_DIRECTIONS FOR THIS TASK_
Format everything from the start of the listing down to the line containing "pool [410, 738]", inclusive, as a JSON list of strings with one string per line and blank lines omitted.

_INPUT FOR THIS TASK_
======

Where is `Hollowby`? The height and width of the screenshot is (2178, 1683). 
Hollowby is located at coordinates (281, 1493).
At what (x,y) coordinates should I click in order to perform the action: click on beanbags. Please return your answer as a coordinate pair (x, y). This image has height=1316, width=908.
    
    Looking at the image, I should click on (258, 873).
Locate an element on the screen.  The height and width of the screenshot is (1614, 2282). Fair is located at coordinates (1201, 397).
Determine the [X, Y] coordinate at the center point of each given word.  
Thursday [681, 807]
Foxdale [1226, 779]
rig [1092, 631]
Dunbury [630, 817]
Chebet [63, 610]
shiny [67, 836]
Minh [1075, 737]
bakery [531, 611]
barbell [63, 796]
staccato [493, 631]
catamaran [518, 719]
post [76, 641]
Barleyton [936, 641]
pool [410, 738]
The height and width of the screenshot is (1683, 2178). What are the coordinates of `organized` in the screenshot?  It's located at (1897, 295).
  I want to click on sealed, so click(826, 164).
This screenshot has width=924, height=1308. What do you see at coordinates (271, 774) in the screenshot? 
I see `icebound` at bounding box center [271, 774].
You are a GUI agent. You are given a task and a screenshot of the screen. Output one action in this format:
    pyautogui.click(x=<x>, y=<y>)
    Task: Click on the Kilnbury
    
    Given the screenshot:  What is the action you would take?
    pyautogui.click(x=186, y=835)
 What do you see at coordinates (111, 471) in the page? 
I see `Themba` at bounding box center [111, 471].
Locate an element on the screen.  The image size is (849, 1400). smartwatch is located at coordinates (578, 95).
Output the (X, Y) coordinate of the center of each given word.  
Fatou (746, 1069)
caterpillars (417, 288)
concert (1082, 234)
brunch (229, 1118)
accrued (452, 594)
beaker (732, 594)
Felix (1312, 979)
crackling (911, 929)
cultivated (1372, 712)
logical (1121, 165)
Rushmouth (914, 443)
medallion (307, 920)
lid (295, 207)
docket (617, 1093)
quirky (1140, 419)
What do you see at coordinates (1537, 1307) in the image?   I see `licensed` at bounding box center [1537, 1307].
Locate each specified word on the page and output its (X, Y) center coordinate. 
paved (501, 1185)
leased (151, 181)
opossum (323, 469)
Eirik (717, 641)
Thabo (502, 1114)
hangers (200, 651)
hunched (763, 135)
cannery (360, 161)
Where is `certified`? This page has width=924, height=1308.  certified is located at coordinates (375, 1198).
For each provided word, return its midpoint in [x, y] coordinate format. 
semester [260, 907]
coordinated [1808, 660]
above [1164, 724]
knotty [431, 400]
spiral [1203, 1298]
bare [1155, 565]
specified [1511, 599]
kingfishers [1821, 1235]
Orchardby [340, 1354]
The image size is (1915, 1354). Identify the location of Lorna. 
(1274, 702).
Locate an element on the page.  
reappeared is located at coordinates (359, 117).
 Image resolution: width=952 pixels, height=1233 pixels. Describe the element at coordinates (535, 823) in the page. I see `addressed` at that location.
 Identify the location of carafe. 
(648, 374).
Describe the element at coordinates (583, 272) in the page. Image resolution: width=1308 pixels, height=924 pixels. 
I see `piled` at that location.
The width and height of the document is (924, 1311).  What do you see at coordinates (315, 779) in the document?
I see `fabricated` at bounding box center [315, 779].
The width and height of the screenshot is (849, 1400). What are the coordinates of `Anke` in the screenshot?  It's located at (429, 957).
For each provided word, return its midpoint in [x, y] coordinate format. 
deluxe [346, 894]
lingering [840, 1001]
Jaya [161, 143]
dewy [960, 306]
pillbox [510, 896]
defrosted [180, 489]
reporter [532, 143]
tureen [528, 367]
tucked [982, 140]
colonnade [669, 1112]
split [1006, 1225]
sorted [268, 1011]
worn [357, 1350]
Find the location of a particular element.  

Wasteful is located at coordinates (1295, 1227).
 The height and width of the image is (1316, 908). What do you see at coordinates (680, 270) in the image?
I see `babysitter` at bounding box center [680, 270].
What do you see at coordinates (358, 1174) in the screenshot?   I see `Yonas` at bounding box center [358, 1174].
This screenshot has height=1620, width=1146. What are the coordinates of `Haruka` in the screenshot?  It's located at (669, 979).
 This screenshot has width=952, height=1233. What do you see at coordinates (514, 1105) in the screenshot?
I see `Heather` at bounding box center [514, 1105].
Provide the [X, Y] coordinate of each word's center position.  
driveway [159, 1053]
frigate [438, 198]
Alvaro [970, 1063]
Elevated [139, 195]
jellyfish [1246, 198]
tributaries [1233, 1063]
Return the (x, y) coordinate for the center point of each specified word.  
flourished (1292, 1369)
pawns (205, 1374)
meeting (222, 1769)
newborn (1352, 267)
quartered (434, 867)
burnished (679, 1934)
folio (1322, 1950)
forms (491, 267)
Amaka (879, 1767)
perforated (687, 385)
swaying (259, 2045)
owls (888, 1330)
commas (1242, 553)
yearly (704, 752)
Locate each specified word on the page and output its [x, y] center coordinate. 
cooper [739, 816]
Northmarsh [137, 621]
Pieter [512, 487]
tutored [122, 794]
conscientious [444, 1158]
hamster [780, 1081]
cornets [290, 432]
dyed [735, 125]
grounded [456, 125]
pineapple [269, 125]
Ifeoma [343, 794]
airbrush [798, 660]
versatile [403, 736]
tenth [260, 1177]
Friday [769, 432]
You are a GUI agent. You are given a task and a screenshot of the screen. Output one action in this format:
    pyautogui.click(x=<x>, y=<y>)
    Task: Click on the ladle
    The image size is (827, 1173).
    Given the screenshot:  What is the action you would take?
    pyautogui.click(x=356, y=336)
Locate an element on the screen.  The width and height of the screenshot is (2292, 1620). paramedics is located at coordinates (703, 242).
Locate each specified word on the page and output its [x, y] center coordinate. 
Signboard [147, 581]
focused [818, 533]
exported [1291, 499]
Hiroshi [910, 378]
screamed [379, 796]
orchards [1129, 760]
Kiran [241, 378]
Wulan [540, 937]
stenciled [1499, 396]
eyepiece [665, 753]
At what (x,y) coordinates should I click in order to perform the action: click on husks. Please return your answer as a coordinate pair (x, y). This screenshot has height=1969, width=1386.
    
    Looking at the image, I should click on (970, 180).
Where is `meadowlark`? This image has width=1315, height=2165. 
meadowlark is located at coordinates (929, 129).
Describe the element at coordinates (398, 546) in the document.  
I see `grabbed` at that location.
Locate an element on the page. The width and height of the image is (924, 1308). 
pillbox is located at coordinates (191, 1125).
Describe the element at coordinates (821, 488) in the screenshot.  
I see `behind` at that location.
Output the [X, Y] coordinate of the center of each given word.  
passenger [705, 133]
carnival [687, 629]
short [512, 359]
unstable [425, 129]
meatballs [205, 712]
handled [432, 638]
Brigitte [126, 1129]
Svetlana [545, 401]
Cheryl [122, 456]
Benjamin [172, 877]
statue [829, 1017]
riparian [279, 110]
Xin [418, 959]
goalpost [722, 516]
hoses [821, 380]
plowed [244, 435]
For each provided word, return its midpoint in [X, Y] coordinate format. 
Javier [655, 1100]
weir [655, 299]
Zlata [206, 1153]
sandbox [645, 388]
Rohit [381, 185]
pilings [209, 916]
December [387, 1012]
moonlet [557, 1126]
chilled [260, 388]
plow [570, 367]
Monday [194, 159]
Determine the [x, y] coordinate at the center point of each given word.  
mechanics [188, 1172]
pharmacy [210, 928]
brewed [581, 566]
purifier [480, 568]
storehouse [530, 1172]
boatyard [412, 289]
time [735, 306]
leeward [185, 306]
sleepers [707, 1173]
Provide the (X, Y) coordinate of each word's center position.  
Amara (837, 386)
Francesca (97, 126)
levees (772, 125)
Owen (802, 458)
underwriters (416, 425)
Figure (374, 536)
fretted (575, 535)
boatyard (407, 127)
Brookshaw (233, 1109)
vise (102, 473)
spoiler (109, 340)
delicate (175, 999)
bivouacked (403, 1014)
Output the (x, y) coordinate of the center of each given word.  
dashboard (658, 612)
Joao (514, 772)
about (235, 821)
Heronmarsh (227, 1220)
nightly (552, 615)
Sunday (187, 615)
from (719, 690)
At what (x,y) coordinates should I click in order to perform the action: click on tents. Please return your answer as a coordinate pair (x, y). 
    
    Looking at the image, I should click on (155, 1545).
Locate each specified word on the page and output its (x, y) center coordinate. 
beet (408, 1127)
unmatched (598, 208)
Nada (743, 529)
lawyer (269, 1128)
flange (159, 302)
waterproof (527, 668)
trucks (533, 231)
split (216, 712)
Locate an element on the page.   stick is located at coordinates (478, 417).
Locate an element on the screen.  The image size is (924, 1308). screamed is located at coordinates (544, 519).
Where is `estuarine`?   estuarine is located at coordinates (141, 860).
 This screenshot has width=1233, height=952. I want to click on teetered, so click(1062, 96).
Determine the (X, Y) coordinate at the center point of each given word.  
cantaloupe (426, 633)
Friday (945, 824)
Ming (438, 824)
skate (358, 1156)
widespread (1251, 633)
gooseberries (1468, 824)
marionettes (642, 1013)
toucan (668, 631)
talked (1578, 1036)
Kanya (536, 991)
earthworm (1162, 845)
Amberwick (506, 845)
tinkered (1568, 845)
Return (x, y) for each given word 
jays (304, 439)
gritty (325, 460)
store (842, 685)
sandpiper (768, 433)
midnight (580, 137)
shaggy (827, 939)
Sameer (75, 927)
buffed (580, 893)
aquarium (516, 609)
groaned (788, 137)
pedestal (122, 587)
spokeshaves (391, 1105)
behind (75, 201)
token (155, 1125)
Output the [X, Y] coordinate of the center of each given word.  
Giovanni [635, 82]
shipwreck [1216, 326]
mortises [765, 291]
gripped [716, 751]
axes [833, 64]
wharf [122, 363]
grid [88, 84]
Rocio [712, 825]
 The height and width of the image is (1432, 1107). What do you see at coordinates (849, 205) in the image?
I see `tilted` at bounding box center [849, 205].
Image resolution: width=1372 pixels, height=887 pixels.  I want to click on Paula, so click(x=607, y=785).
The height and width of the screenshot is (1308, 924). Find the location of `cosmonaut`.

======

_THE RESPONSE_
[
  "Where is `Hollowby`? The height and width of the screenshot is (2178, 1683). ",
  "Hollowby is located at coordinates (281, 1493).",
  "At what (x,y) coordinates should I click in order to perform the action: click on beanbags. Please return your answer as a coordinate pair (x, y). This image has height=1316, width=908.",
  "    Looking at the image, I should click on (258, 873).",
  "Locate an element on the screen.  The height and width of the screenshot is (1614, 2282). Fair is located at coordinates (1201, 397).",
  "Determine the [X, Y] coordinate at the center point of each given word.  ",
  "Thursday [681, 807]",
  "Foxdale [1226, 779]",
  "rig [1092, 631]",
  "Dunbury [630, 817]",
  "Chebet [63, 610]",
  "shiny [67, 836]",
  "Minh [1075, 737]",
  "bakery [531, 611]",
  "barbell [63, 796]",
  "staccato [493, 631]",
  "catamaran [518, 719]",
  "post [76, 641]",
  "Barleyton [936, 641]",
  "pool [410, 738]"
]